Return exactly the lines of the data below, from the one that contains "(658, 288) = (634, 393): turquoise" through the final line, and leave out every picture.

Segment Open

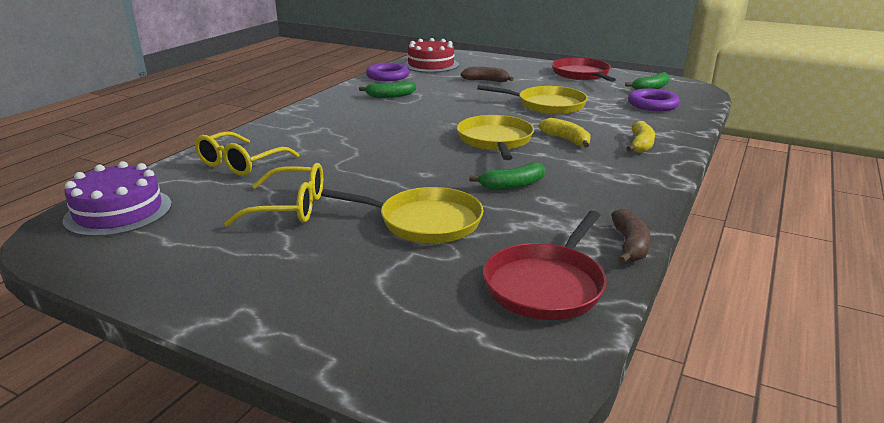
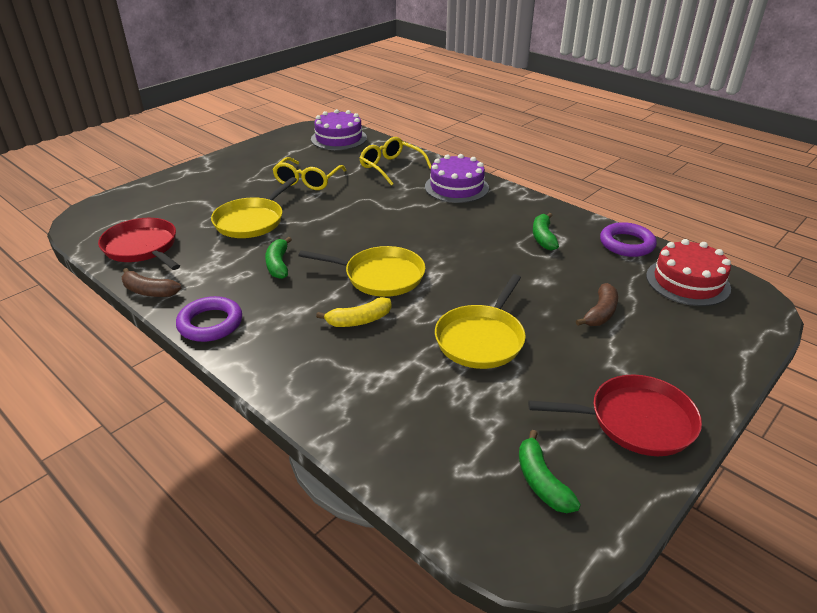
camera: 105 degrees right, 10 degrees up
(296, 128) = (456, 187): none -> purple cake
(640, 145) = (316, 369): yellow banana -> none
(652, 104) = (455, 445): purple ring -> purple ring (210, 323)

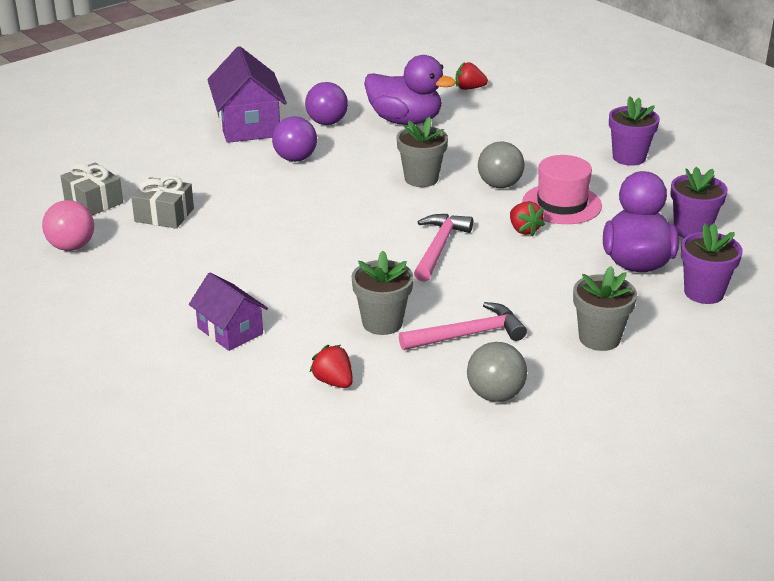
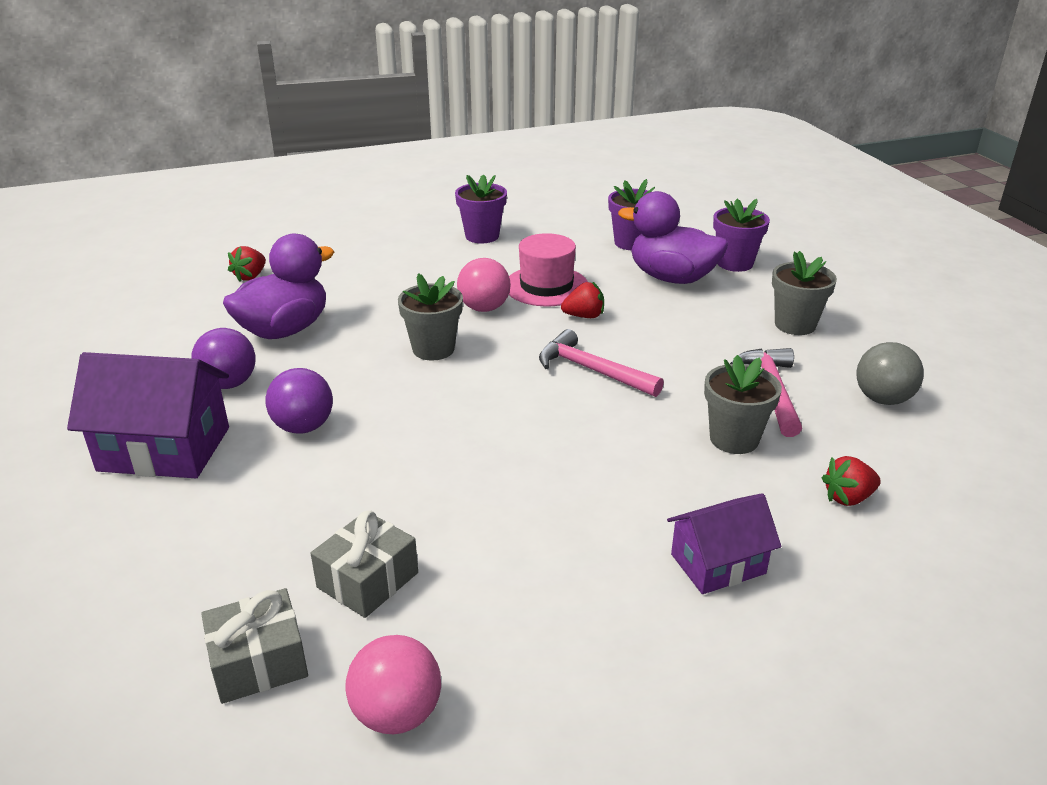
camera: 70 degrees left, 0 degrees up
(499, 185) = (484, 308): grey ball -> pink ball

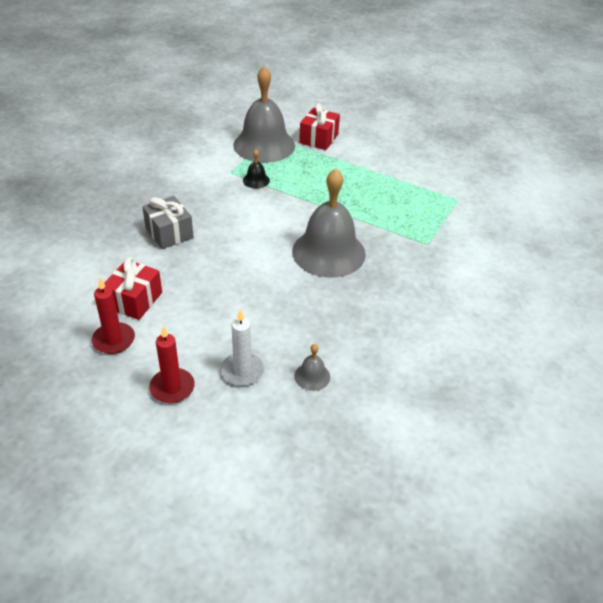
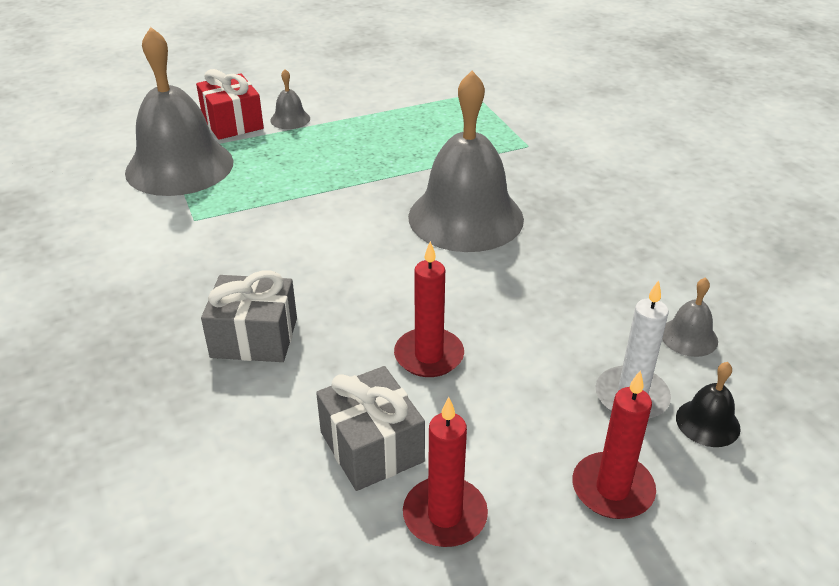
camera: 50 degrees left, 5 degrees down
(134, 300) = (372, 447): red gift -> grey gift
(207, 290) = (429, 356): none -> red candle
(256, 180) = (245, 206): black bell -> black bell (707, 422)
(345, 153) = (290, 119): none -> grey bell

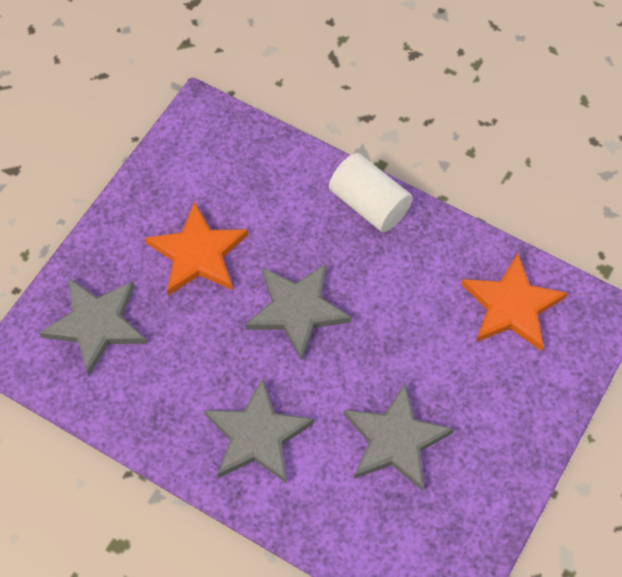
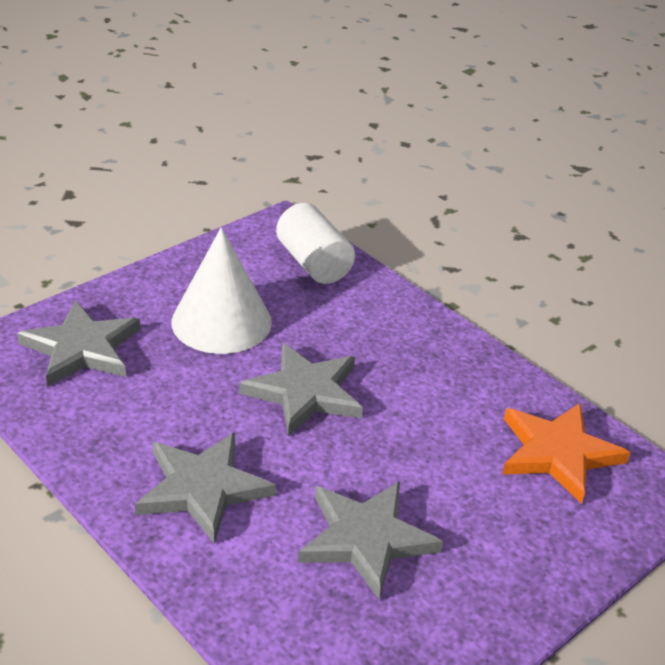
camera: 15 degrees right, 25 degrees down
(198, 253) = (221, 321): orange star -> white cone
(369, 204) = (425, 329): white cylinder -> white cylinder (314, 263)

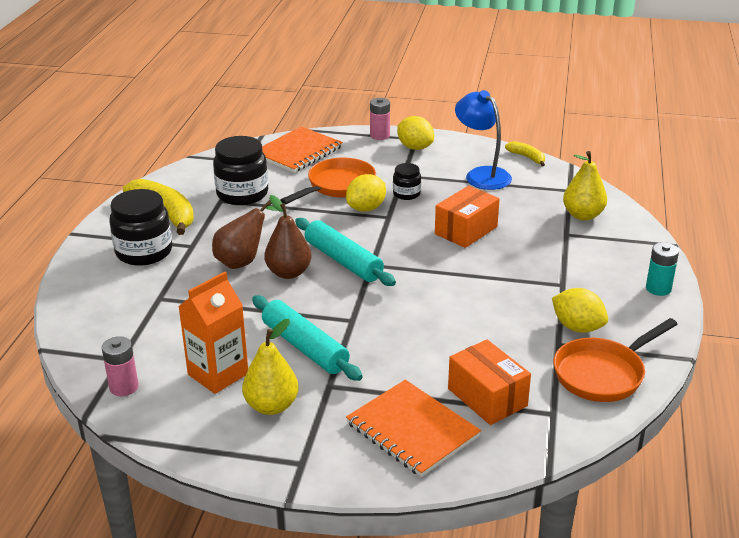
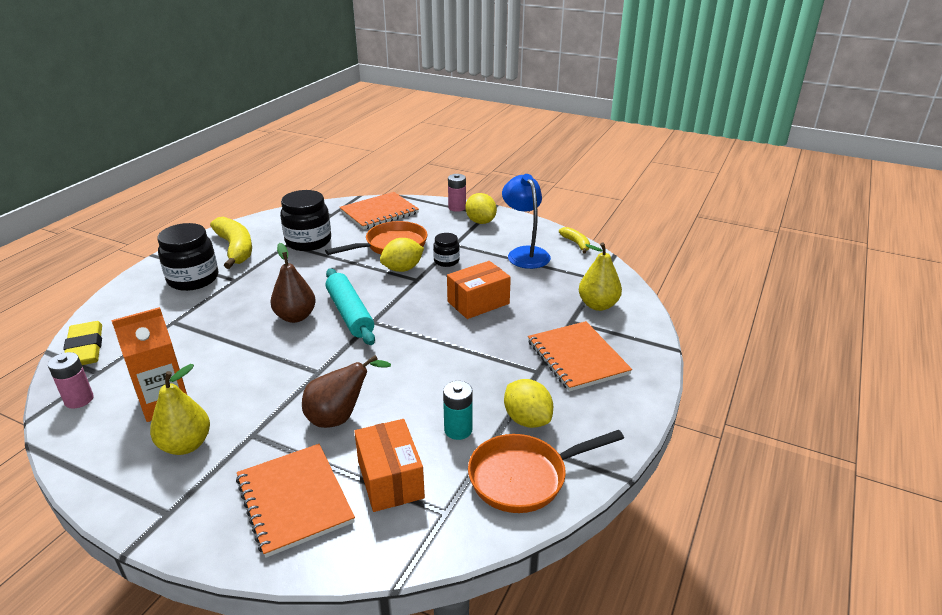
camera: 15 degrees right, 0 degrees up
(85, 340) = (85, 349): none -> yellow eraser
(242, 261) = (265, 300): brown pear -> brown pear (339, 417)
(305, 347) = (258, 391): turquoise rolling pin -> none
(591, 266) = (577, 357): none -> orange notebook
(658, 288) = (634, 393): turquoise battery -> turquoise battery (458, 430)

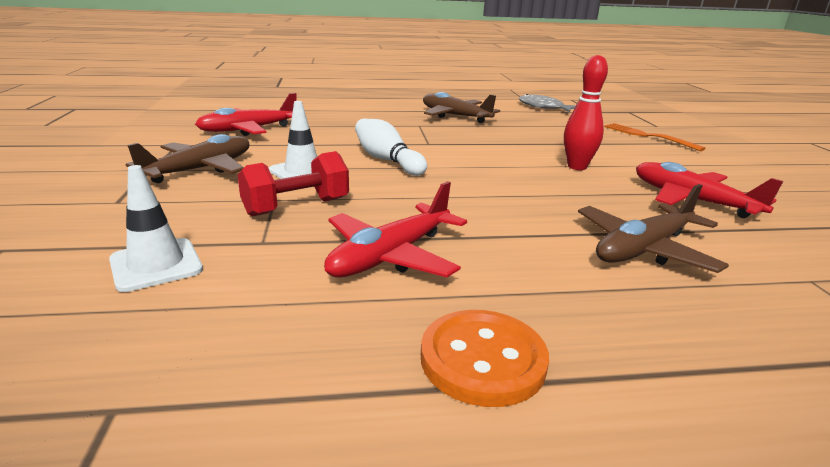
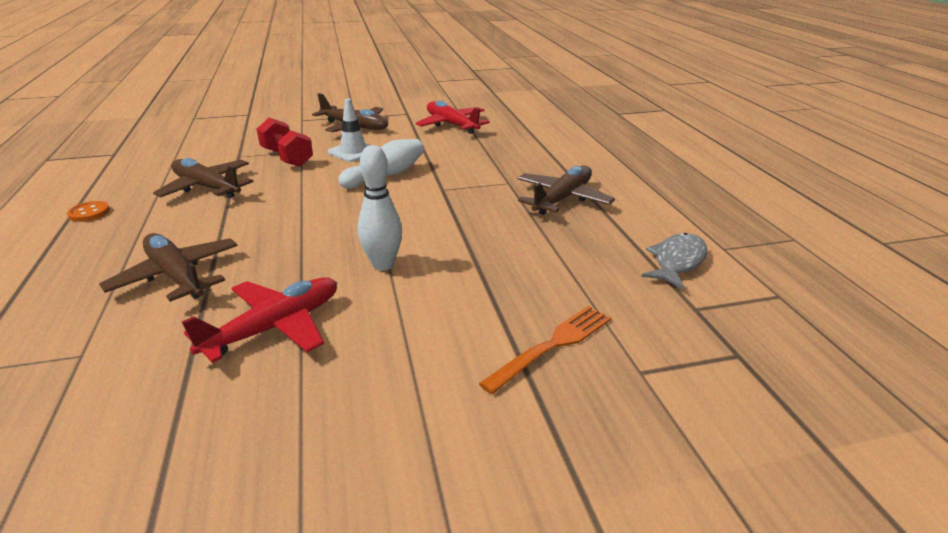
camera: 85 degrees right, 5 degrees up
(156, 265) = (220, 140): white traffic cone -> none
(391, 256) = (207, 187): red plane -> brown plane
(482, 359) = (89, 213): orange button -> orange button, size x0.58
(577, 167) = (383, 265): red bowling pin -> white bowling pin

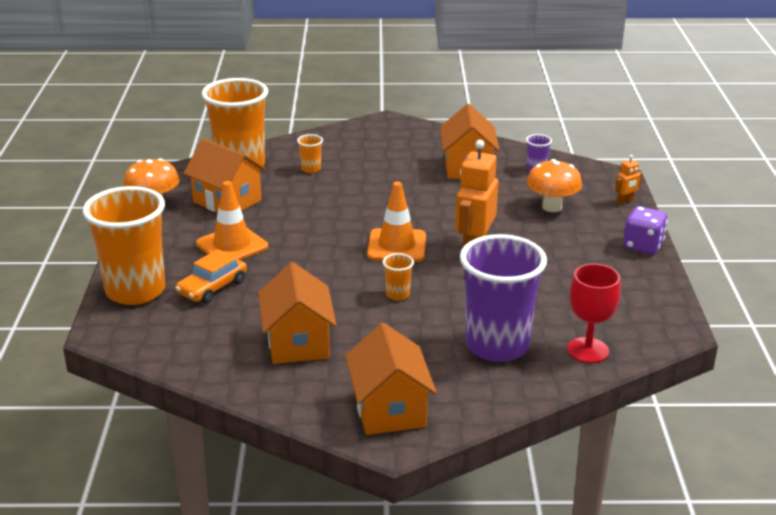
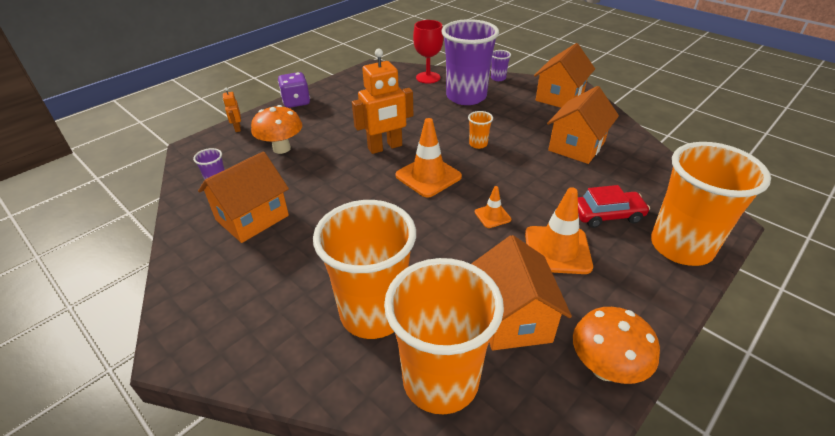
camera: 135 degrees left, 10 degrees up
(212, 287) = (607, 215): orange car -> red car
(305, 244) = (492, 216): none -> orange traffic cone
(311, 169) = (374, 313): orange cup -> orange cup, size x2.50
(507, 400) = (498, 78): none -> purple cup
(625, 201) = (237, 128): orange robot -> orange robot turned 120 degrees counterclockwise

Segment Closed

▶ **ANSWER SPACE**
(658, 288) = (634, 393): turquoise battery -> turquoise battery (458, 430)

camera: 85 degrees right, 5 degrees up
(156, 265) = (220, 140): white traffic cone -> none
(391, 256) = (207, 187): red plane -> brown plane
(482, 359) = (89, 213): orange button -> orange button, size x0.58
(577, 167) = (383, 265): red bowling pin -> white bowling pin

camera: 135 degrees left, 10 degrees up
(212, 287) = (607, 215): orange car -> red car
(305, 244) = (492, 216): none -> orange traffic cone
(311, 169) = (374, 313): orange cup -> orange cup, size x2.50
(507, 400) = (498, 78): none -> purple cup
(625, 201) = (237, 128): orange robot -> orange robot turned 120 degrees counterclockwise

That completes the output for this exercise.